# Your instructions:
Transcribe the data as written, minus images.

Extracted data START

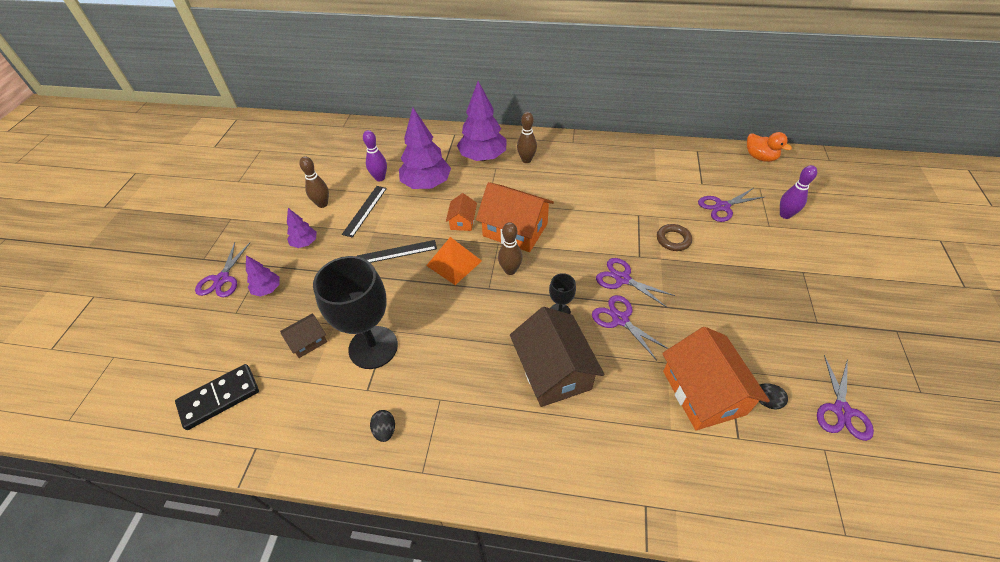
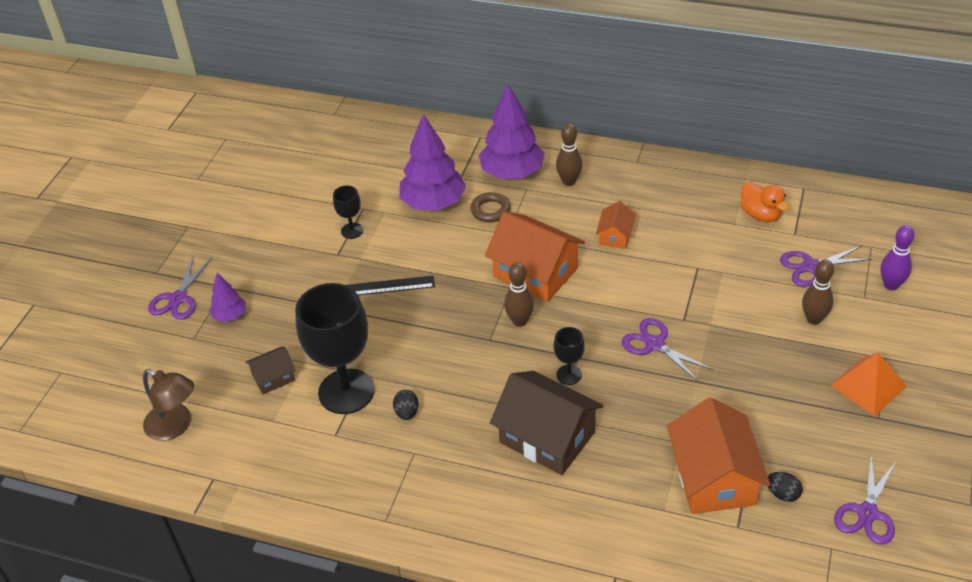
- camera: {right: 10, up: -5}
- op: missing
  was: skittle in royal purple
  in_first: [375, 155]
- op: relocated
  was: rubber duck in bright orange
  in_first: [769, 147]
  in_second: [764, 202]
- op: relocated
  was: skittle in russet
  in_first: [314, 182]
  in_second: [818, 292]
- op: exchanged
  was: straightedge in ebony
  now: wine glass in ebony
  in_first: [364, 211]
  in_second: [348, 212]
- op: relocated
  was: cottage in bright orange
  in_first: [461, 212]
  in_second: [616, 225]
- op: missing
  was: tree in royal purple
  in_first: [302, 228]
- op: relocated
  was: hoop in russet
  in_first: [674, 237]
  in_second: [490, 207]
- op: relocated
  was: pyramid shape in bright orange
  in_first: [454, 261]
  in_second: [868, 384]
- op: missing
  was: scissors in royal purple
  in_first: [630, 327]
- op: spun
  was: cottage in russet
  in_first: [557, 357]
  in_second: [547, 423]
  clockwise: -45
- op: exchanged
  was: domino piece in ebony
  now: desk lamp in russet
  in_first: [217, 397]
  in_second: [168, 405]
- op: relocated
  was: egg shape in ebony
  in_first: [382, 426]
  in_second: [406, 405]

Extracted data END

# Expected output:
- camera: {right: 10, up: -5}
- op: missing
  was: skittle in royal purple
  in_first: [375, 155]
- op: relocated
  was: rubber duck in bright orange
  in_first: [769, 147]
  in_second: [764, 202]
- op: relocated
  was: skittle in russet
  in_first: [314, 182]
  in_second: [818, 292]
- op: exchanged
  was: straightedge in ebony
  now: wine glass in ebony
  in_first: [364, 211]
  in_second: [348, 212]
- op: relocated
  was: cottage in bright orange
  in_first: [461, 212]
  in_second: [616, 225]
- op: missing
  was: tree in royal purple
  in_first: [302, 228]
- op: relocated
  was: hoop in russet
  in_first: [674, 237]
  in_second: [490, 207]
- op: relocated
  was: pyramid shape in bright orange
  in_first: [454, 261]
  in_second: [868, 384]
- op: missing
  was: scissors in royal purple
  in_first: [630, 327]
- op: spun
  was: cottage in russet
  in_first: [557, 357]
  in_second: [547, 423]
  clockwise: -45
- op: exchanged
  was: domino piece in ebony
  now: desk lamp in russet
  in_first: [217, 397]
  in_second: [168, 405]
- op: relocated
  was: egg shape in ebony
  in_first: [382, 426]
  in_second: [406, 405]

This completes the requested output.